Object transformation records:
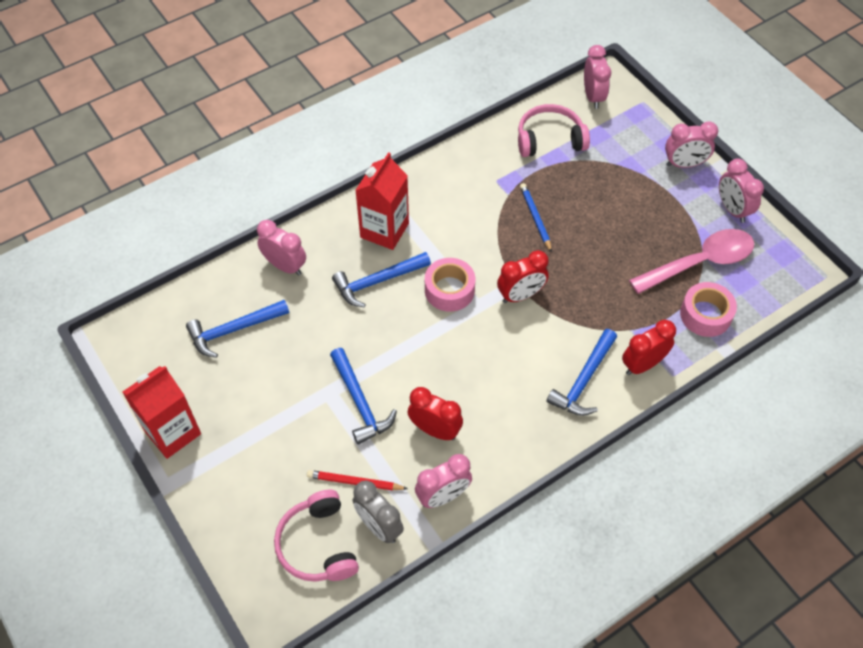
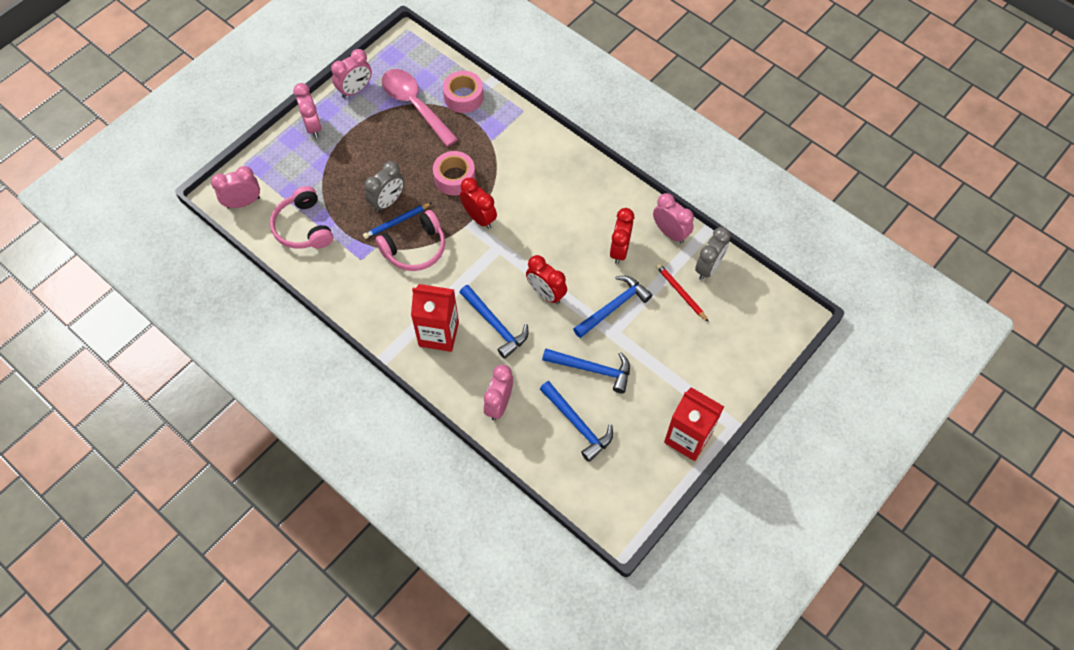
camera: 105 degrees left, 5 degrees up
(318, 544) = (737, 303): pink headphones -> pink headphones (415, 249)
(354, 482) = (680, 292): red pencil -> red pencil turned 150 degrees clockwise
(449, 290) = (488, 269): pink tape -> pink tape (454, 178)
(564, 214) = (388, 202): none -> grey clock
(583, 380) = (545, 163): blue hammer -> blue hammer (592, 369)
(642, 364) = (520, 129): red clock -> red clock (546, 293)

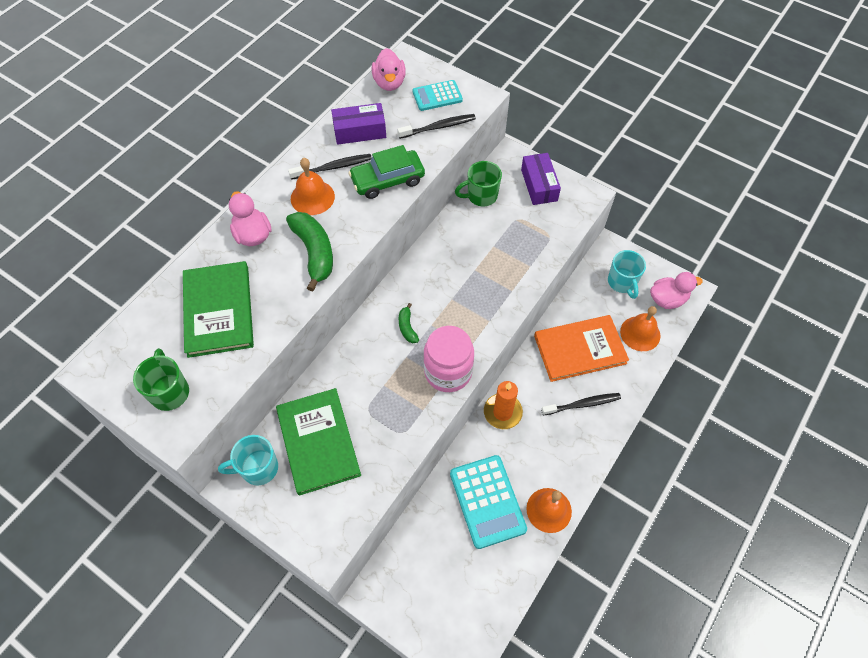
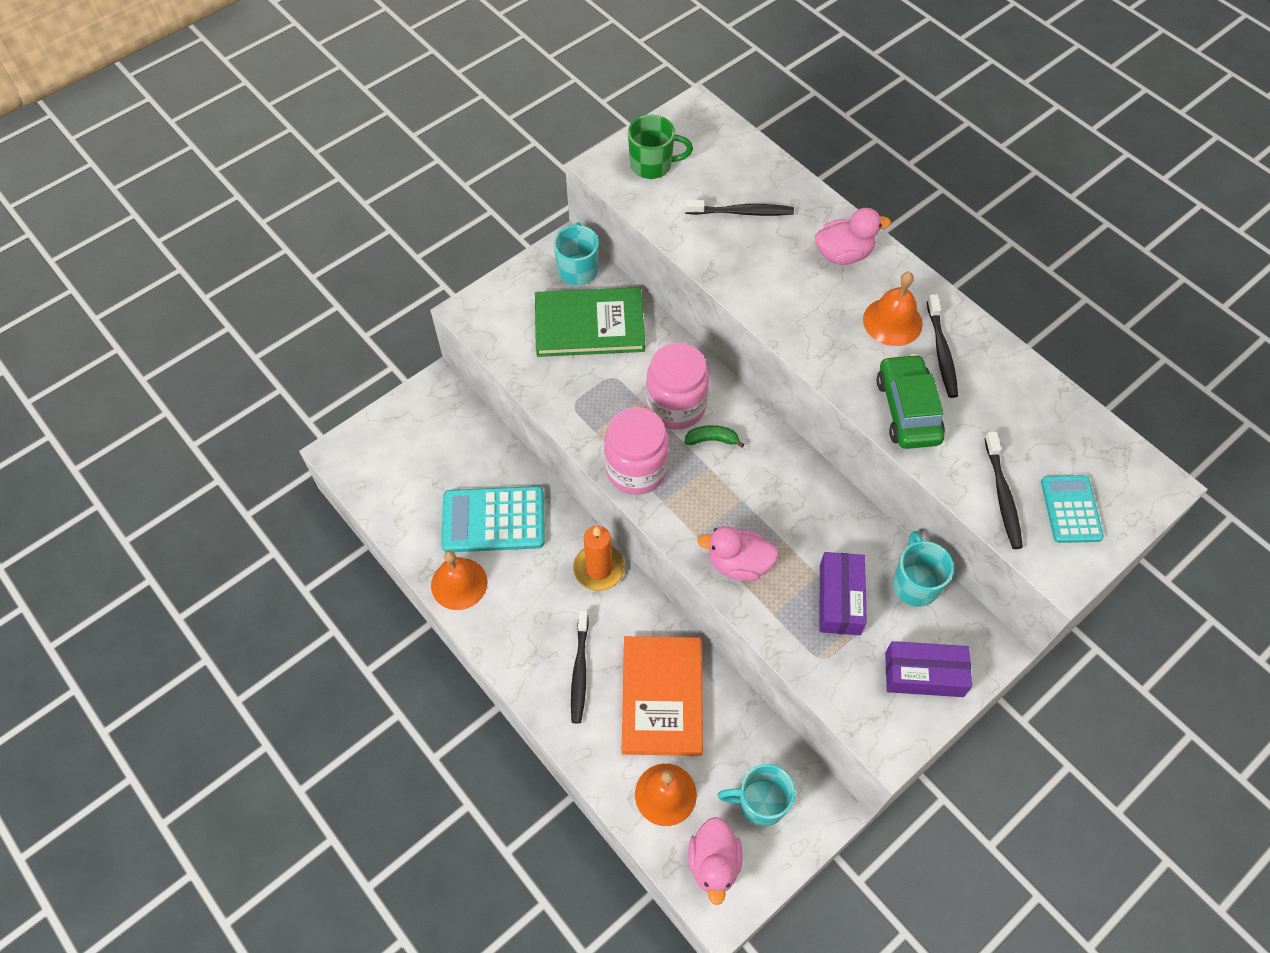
camera: 105 degrees right, 0 degrees up
(218, 310) = (741, 212): green book -> black toothbrush
(314, 252) = (802, 310): green banana -> none
(360, 131) = (1006, 394): purple box -> purple box (839, 599)
(383, 358) = (676, 406): none -> pink jar
(389, 83) = (1106, 451): pink duck -> pink duck (738, 564)
(481, 196) = (915, 584): green mug -> turquoise mug

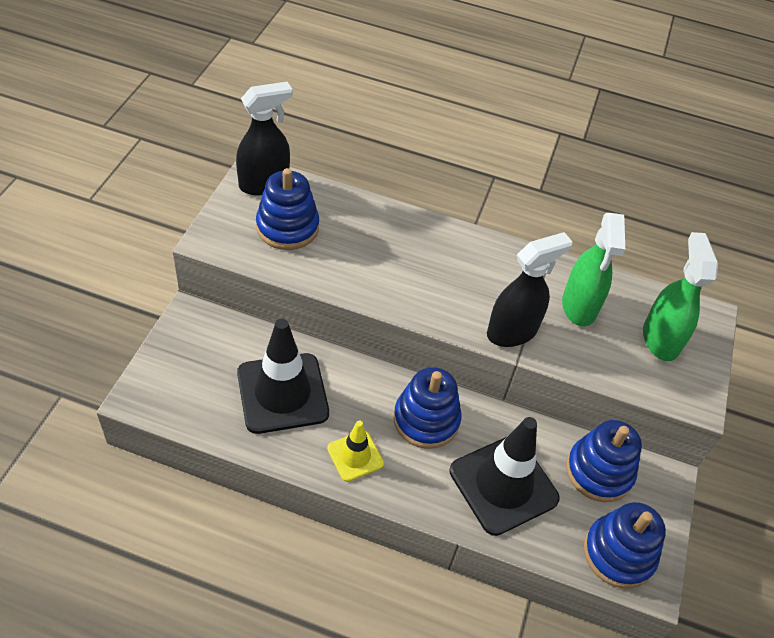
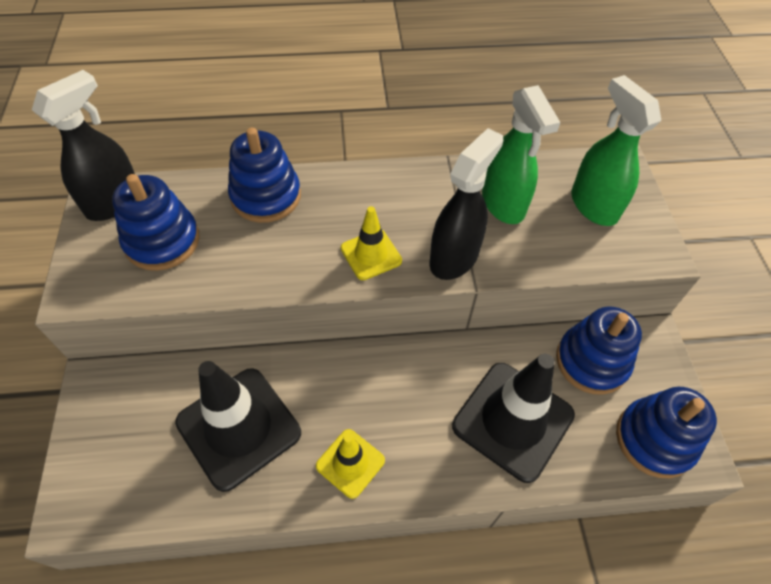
camera: 20 degrees left, 5 degrees up
(426, 420) = (403, 386): blue stacking toy -> blue stacking toy (266, 196)
(445, 302) = (371, 254): none -> yellow traffic cone

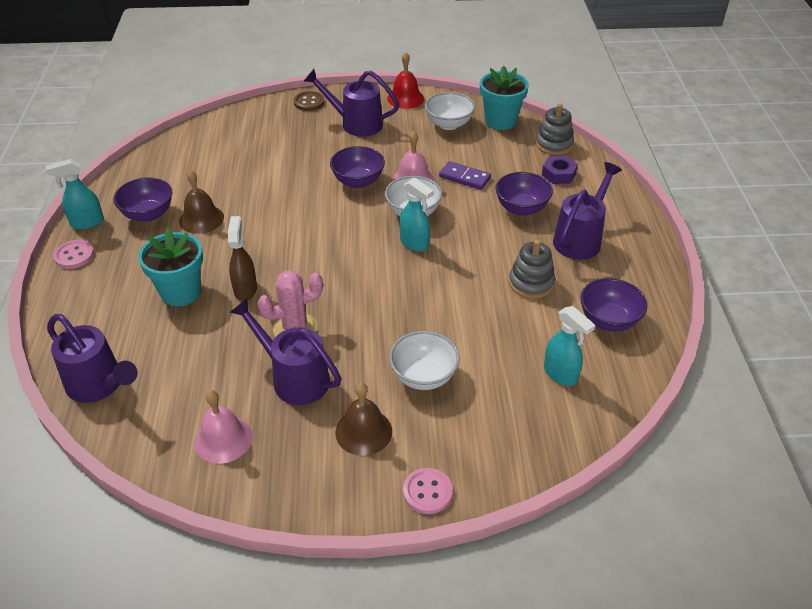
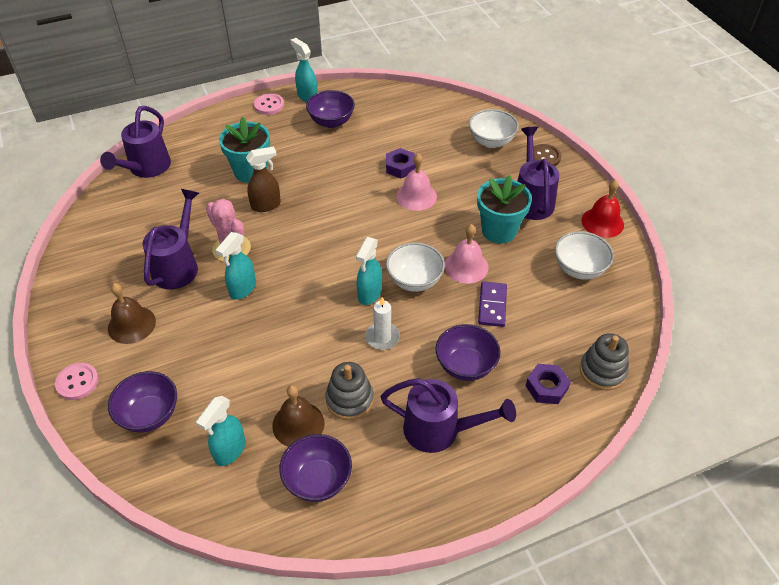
camera: 70 degrees right, 5 degrees up
(201, 219) = (339, 151): brown bell -> brown bell (298, 424)
(223, 439) = (110, 247): pink bell -> pink bell (416, 196)
(258, 185) = (400, 167): none -> purple nut
(358, 181) = (441, 228): purple bowl -> purple bowl (149, 415)
(360, 330) = (242, 289): none -> turquoise spray bottle
(423, 376) = (200, 347): white bowl -> white bowl (491, 141)
(470, 247) = (382, 337): none -> white candle
(500, 121) = (616, 311): turquoise flower pot -> turquoise flower pot (499, 231)

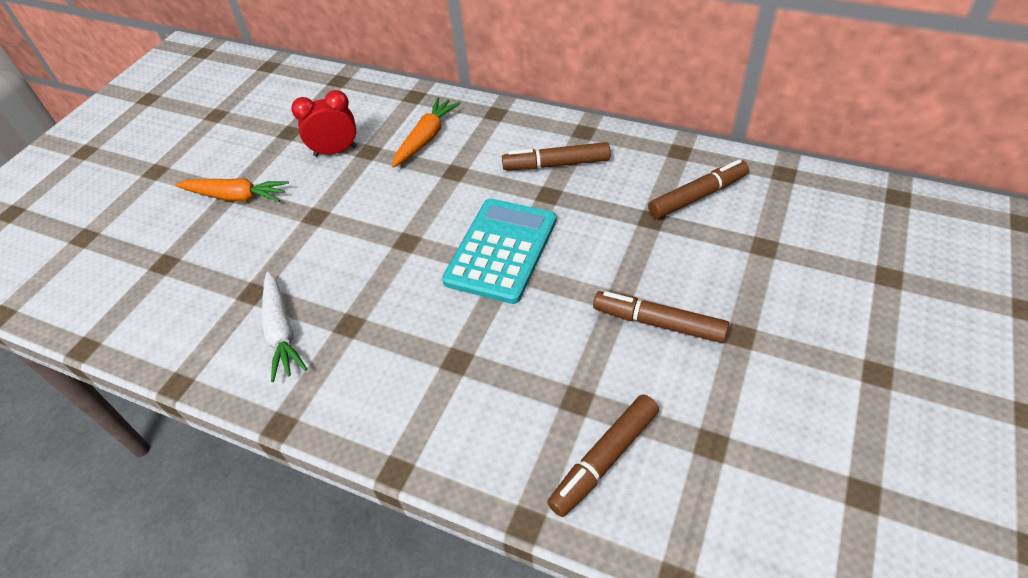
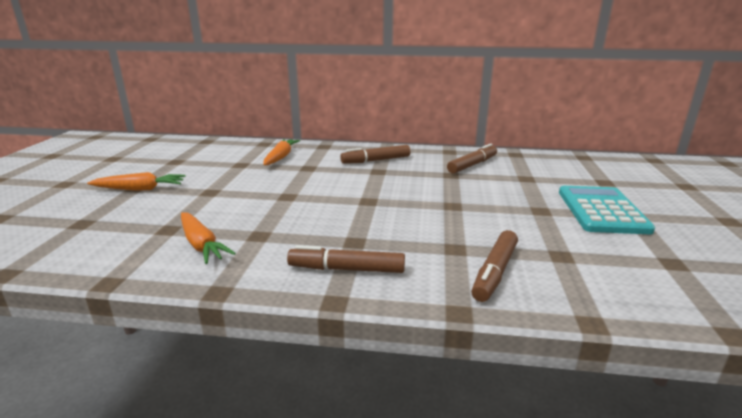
camera: 20 degrees left, 25 degrees down
(281, 331) = (201, 244): white carrot -> orange carrot
(335, 151) = (215, 166): red clock -> none
(501, 250) = (359, 194): turquoise calculator -> turquoise calculator (602, 210)
(658, 323) = (486, 211): brown marker -> brown marker (346, 269)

Exercise brief - Reproduce exactly the entries from their first line through the line containing "(449, 290) = (488, 269): pink", including both, and omit any pictures.

Answer below -
camera: 105 degrees left, 5 degrees up
(318, 544) = (737, 303): pink headphones -> pink headphones (415, 249)
(354, 482) = (680, 292): red pencil -> red pencil turned 150 degrees clockwise
(449, 290) = (488, 269): pink tape -> pink tape (454, 178)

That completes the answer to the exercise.